■ Material shown
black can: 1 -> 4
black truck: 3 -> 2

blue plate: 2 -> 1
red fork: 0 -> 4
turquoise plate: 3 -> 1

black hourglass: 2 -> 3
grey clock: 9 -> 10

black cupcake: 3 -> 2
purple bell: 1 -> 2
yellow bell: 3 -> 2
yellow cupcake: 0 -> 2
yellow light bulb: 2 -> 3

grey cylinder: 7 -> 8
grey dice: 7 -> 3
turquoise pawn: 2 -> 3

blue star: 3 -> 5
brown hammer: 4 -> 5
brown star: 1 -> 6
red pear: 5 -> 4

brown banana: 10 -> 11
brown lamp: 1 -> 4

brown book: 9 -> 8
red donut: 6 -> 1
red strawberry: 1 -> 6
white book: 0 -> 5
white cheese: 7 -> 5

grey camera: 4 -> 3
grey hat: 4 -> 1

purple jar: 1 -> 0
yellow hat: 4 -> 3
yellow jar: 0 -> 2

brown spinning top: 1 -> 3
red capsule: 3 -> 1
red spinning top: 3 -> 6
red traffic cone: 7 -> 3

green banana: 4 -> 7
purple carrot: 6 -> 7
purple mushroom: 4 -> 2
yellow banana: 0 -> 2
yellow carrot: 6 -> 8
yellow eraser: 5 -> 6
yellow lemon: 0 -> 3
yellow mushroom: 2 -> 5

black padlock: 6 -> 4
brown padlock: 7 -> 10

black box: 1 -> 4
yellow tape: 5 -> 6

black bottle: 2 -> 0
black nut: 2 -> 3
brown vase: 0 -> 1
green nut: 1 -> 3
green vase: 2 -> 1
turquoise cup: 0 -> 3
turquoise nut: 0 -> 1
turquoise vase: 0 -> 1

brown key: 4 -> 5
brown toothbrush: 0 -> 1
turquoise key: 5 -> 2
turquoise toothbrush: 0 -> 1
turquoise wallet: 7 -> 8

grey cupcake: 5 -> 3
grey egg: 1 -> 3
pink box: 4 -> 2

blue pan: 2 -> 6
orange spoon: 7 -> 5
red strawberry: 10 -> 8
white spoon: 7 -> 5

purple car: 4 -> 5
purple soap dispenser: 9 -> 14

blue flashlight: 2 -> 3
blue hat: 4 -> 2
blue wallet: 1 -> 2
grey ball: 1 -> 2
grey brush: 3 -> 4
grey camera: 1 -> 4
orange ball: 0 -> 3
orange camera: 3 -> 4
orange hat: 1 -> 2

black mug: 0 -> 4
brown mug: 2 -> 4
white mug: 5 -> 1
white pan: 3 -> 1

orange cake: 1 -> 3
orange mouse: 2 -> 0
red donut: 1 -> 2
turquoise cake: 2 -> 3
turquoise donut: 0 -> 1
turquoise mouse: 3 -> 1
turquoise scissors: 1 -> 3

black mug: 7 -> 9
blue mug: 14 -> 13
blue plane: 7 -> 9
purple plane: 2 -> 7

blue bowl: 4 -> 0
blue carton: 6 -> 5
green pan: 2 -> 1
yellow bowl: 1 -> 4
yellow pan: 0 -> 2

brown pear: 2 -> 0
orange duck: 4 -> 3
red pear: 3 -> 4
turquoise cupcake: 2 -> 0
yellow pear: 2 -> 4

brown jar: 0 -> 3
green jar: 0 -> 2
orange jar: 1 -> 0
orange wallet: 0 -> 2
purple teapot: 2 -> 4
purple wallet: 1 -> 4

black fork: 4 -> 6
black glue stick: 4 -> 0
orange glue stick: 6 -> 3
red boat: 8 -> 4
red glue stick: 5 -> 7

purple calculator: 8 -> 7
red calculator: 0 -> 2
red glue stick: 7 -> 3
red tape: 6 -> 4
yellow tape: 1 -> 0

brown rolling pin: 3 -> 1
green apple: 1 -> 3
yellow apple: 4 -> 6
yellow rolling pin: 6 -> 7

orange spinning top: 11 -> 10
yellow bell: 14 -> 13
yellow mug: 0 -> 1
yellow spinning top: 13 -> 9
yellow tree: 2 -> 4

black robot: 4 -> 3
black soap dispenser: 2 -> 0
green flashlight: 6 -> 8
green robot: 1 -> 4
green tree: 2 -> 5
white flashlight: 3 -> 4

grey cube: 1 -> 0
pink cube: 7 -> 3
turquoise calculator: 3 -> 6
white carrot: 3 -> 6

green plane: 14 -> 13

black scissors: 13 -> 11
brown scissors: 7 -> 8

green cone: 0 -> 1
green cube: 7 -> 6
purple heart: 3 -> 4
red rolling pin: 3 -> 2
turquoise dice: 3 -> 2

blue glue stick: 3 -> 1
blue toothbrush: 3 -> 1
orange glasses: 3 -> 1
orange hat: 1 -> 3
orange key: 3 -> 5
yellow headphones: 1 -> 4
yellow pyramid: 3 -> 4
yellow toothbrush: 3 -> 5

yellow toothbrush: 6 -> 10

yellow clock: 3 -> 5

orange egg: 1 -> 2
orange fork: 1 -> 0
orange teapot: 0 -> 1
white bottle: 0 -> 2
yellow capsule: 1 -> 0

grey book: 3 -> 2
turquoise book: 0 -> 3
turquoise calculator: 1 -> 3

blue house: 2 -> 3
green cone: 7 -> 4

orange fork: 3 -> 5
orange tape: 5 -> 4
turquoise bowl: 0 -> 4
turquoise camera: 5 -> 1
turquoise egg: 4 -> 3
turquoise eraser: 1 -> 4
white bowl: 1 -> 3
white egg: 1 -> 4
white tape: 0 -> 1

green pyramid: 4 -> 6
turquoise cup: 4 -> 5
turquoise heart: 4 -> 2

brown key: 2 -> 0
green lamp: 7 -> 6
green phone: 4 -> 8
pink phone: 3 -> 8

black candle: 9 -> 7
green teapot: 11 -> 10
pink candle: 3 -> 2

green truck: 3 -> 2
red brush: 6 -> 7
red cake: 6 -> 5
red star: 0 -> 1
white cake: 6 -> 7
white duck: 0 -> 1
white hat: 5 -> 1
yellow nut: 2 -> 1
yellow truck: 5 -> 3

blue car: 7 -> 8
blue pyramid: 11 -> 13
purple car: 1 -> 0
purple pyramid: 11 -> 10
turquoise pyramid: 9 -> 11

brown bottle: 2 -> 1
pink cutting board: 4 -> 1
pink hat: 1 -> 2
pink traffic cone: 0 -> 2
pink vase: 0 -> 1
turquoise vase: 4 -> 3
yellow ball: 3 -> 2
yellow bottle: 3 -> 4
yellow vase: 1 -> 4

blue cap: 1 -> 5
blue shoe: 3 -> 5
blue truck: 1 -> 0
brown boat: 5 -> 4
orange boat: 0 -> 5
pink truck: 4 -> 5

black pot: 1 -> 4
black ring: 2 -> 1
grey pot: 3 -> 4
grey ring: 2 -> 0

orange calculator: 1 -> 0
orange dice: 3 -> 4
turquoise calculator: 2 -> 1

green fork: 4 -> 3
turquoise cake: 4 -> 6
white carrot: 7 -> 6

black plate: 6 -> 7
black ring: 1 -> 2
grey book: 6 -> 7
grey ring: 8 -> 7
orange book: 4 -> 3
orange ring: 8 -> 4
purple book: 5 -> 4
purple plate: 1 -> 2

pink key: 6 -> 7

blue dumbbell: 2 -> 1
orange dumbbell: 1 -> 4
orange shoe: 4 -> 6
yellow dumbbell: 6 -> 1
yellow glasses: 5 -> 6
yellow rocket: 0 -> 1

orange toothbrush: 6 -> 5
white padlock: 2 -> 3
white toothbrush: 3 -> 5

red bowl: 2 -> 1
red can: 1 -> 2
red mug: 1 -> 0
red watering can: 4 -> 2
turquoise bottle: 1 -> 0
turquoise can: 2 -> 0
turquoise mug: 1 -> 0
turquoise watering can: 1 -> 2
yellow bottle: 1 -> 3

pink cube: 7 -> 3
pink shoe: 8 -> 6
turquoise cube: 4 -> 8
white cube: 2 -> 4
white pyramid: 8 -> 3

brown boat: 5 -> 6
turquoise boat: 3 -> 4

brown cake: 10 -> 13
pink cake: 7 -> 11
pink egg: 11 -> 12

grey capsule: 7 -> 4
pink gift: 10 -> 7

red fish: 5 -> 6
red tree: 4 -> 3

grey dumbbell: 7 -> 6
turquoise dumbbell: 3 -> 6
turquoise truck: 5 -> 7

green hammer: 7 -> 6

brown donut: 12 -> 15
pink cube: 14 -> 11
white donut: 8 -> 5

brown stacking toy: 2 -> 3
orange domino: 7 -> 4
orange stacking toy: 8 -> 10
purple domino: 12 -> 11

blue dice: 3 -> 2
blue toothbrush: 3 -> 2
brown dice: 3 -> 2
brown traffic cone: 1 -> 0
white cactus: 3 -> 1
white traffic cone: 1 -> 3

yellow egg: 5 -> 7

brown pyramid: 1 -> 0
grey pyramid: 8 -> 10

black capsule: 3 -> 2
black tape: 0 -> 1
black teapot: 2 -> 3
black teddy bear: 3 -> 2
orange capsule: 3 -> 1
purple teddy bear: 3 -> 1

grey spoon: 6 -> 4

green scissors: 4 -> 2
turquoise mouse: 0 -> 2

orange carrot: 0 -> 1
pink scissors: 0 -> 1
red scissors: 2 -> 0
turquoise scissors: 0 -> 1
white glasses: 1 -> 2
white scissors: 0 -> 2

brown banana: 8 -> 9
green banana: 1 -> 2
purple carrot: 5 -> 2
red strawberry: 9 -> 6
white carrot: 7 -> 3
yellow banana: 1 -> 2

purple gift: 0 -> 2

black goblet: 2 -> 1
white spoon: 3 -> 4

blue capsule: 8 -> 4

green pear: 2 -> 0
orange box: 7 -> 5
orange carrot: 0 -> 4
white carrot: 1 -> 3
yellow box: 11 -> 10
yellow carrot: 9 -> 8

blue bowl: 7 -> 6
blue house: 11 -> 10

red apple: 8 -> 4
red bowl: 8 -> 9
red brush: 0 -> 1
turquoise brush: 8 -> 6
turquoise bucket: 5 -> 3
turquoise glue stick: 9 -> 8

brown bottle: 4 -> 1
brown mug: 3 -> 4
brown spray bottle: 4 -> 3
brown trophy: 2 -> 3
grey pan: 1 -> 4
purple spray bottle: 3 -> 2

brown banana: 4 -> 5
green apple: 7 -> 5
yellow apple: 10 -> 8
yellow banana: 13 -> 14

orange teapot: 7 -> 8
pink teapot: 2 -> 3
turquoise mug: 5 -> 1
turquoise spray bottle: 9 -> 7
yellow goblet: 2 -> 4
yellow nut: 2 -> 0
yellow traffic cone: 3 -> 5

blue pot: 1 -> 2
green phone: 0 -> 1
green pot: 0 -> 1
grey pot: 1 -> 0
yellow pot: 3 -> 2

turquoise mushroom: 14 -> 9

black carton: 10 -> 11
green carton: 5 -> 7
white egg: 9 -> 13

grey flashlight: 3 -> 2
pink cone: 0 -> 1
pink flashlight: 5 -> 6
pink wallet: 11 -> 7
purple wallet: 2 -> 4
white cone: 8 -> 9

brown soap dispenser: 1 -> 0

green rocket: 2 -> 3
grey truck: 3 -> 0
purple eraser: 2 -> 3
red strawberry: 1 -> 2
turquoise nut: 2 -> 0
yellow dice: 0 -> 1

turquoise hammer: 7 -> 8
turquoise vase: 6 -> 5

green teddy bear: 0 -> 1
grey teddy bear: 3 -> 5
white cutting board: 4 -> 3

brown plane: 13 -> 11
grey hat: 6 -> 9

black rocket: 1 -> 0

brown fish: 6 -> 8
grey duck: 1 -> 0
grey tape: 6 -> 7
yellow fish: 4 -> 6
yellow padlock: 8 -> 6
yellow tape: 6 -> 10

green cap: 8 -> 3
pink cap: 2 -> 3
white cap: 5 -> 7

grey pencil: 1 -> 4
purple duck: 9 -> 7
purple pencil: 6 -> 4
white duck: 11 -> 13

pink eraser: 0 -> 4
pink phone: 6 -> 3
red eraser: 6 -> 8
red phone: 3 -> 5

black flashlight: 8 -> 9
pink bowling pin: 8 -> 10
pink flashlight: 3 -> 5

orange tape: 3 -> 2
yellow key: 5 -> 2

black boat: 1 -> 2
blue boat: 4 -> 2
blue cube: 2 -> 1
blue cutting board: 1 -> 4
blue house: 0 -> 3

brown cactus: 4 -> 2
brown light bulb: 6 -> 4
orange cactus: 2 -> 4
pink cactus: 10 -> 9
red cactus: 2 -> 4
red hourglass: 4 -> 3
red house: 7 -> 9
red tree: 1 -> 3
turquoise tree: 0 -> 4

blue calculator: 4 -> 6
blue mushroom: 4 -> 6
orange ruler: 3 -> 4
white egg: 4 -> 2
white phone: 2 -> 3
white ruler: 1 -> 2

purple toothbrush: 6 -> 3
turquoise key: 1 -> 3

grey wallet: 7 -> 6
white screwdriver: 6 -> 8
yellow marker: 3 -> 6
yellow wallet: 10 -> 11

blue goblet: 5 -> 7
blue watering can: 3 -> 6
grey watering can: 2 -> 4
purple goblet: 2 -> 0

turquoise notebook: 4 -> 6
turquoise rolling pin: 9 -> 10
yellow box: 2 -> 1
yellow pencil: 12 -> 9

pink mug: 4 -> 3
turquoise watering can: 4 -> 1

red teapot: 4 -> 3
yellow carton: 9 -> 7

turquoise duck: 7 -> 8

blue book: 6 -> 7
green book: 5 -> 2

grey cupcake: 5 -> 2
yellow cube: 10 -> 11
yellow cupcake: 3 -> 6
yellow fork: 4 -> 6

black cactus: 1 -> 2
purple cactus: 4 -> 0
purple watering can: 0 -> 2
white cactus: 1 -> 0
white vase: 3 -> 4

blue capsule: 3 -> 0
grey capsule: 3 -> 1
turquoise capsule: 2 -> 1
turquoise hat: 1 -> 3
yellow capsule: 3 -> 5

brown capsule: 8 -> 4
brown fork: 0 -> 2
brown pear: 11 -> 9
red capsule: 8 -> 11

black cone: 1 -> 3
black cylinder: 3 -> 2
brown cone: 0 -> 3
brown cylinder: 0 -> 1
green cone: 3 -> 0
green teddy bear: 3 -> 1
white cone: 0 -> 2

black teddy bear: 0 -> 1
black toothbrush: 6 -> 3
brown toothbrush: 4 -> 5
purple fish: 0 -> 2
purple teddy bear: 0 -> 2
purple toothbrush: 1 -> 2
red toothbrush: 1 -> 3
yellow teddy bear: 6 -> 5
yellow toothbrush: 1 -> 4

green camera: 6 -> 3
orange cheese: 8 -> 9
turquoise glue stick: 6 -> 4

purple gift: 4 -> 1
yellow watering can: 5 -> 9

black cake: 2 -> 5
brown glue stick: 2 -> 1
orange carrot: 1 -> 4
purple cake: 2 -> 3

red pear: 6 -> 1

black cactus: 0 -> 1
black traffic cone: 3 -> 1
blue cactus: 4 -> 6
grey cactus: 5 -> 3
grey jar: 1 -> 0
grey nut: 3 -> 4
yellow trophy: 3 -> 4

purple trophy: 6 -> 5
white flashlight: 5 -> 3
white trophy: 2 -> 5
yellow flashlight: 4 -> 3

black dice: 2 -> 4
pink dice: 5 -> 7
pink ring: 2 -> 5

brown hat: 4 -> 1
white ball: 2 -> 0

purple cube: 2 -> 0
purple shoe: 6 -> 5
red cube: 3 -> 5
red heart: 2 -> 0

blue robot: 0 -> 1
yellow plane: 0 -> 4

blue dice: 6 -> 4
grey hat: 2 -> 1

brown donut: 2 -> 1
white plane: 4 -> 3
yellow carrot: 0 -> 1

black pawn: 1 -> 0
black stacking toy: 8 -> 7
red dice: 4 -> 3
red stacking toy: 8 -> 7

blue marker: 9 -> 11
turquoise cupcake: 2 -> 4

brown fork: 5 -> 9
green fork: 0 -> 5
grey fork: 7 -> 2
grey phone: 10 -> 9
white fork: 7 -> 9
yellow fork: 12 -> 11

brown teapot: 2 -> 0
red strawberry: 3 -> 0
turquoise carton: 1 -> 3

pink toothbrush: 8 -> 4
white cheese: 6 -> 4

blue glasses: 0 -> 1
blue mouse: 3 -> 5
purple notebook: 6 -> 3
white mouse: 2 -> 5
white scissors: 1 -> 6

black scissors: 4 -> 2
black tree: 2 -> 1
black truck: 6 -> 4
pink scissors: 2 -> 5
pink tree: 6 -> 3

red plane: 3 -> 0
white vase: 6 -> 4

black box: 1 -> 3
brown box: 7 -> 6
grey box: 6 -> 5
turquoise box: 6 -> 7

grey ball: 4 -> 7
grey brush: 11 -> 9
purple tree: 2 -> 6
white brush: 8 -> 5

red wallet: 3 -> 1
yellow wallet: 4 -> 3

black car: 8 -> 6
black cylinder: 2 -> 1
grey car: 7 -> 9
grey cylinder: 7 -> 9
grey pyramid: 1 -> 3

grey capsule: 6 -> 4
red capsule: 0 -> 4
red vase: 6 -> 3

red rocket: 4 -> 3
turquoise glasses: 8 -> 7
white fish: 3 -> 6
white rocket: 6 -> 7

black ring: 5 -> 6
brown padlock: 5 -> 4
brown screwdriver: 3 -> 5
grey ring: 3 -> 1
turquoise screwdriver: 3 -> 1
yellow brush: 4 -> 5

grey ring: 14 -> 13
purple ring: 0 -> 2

■ What the exercise asks
Repeat, word for word, the lines above between the line holding "black carton: 10 -> 11" and the line holding "white duck: 11 -> 13", inclusive; omit everything else.

■ Reply to the exercise
black carton: 10 -> 11
green carton: 5 -> 7
white egg: 9 -> 13

grey flashlight: 3 -> 2
pink cone: 0 -> 1
pink flashlight: 5 -> 6
pink wallet: 11 -> 7
purple wallet: 2 -> 4
white cone: 8 -> 9

brown soap dispenser: 1 -> 0

green rocket: 2 -> 3
grey truck: 3 -> 0
purple eraser: 2 -> 3
red strawberry: 1 -> 2
turquoise nut: 2 -> 0
yellow dice: 0 -> 1

turquoise hammer: 7 -> 8
turquoise vase: 6 -> 5

green teddy bear: 0 -> 1
grey teddy bear: 3 -> 5
white cutting board: 4 -> 3

brown plane: 13 -> 11
grey hat: 6 -> 9

black rocket: 1 -> 0

brown fish: 6 -> 8
grey duck: 1 -> 0
grey tape: 6 -> 7
yellow fish: 4 -> 6
yellow padlock: 8 -> 6
yellow tape: 6 -> 10

green cap: 8 -> 3
pink cap: 2 -> 3
white cap: 5 -> 7

grey pencil: 1 -> 4
purple duck: 9 -> 7
purple pencil: 6 -> 4
white duck: 11 -> 13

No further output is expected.